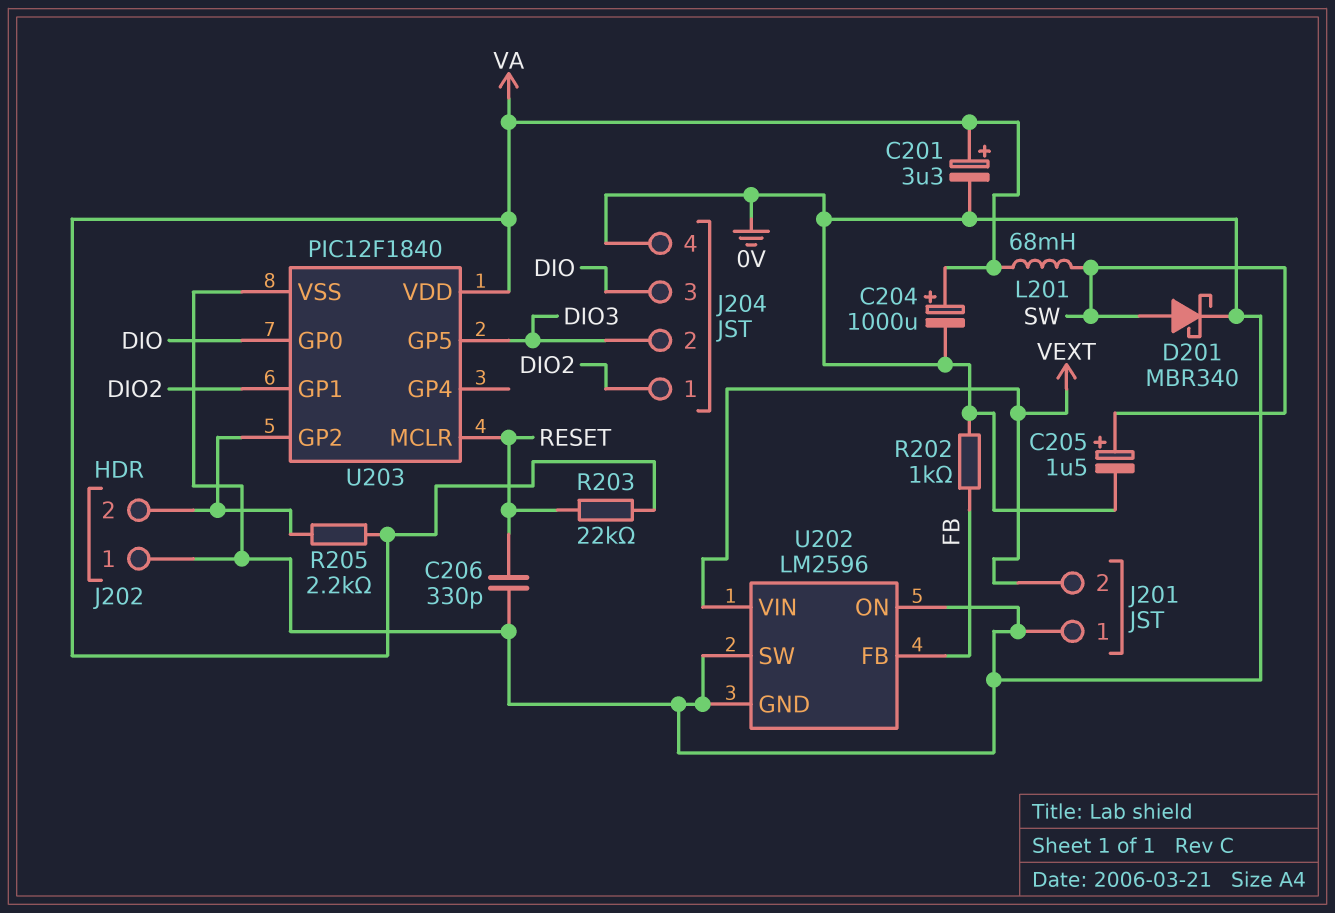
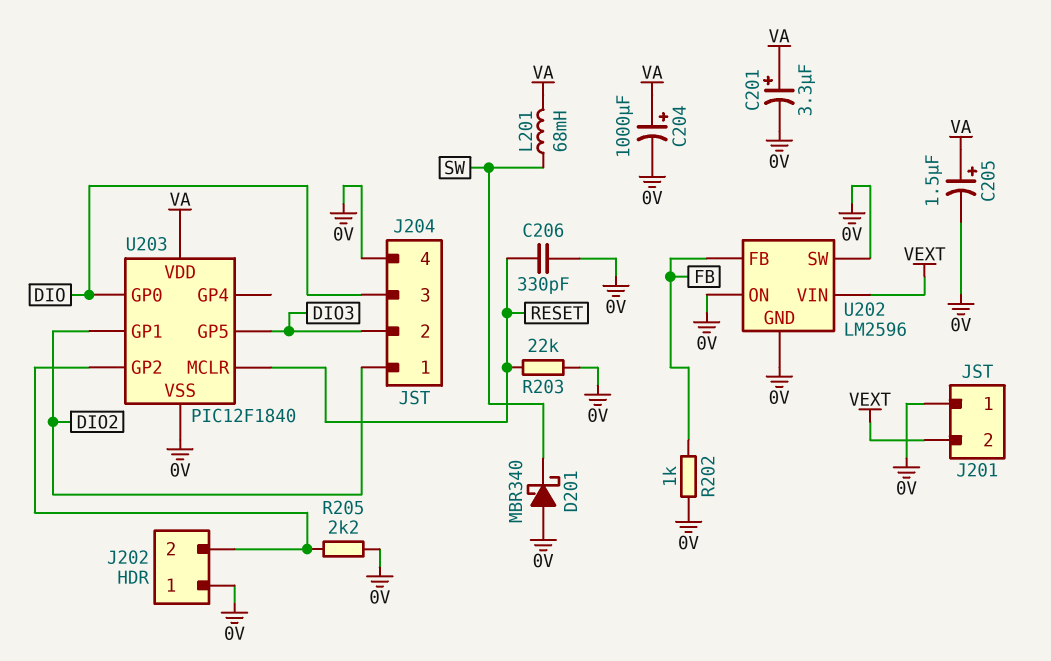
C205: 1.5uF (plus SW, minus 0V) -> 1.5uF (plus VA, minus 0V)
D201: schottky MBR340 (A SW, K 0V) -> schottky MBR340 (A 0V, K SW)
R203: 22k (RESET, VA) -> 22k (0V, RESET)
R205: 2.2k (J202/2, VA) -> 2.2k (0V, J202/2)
---
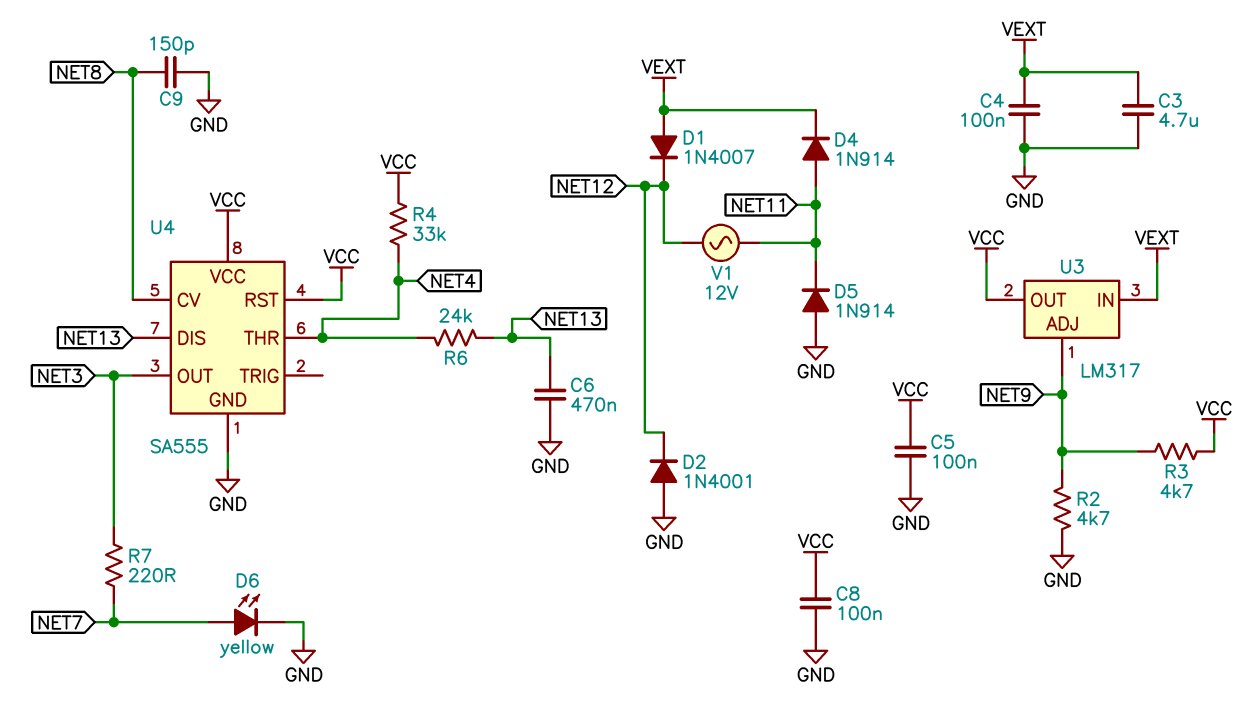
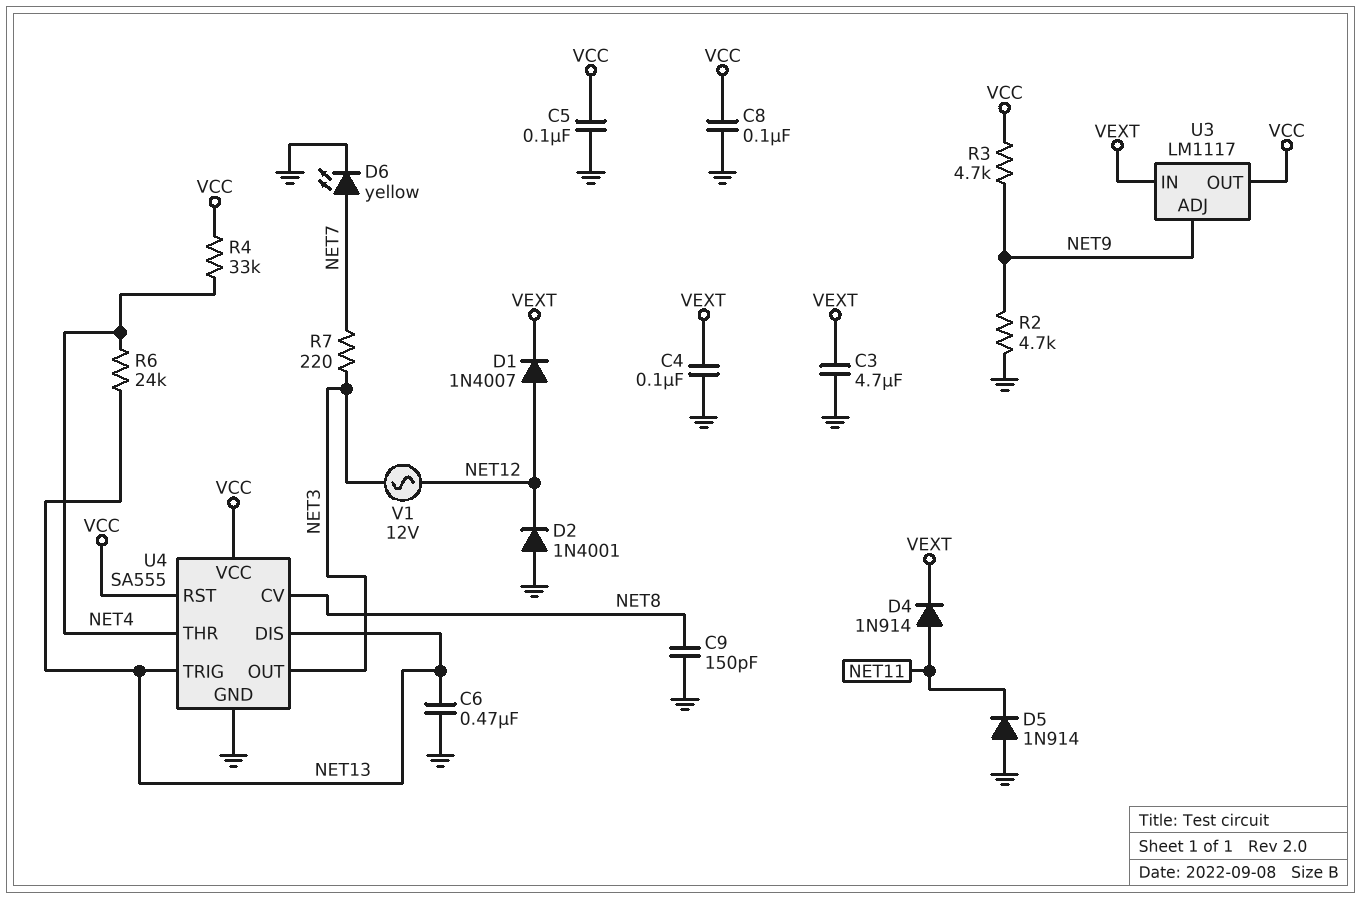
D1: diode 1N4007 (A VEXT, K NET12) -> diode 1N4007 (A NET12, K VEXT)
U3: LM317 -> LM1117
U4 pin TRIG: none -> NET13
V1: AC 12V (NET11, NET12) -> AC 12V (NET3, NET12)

Exercise aim:
Considering only the material above, set down every line from the one with "U3: LM317 -> LM1117" to the one with "V1: AC 12V (NET11, NET12)", inclusive, exactly as written.

Response below:
U3: LM317 -> LM1117
U4 pin TRIG: none -> NET13
V1: AC 12V (NET11, NET12) -> AC 12V (NET3, NET12)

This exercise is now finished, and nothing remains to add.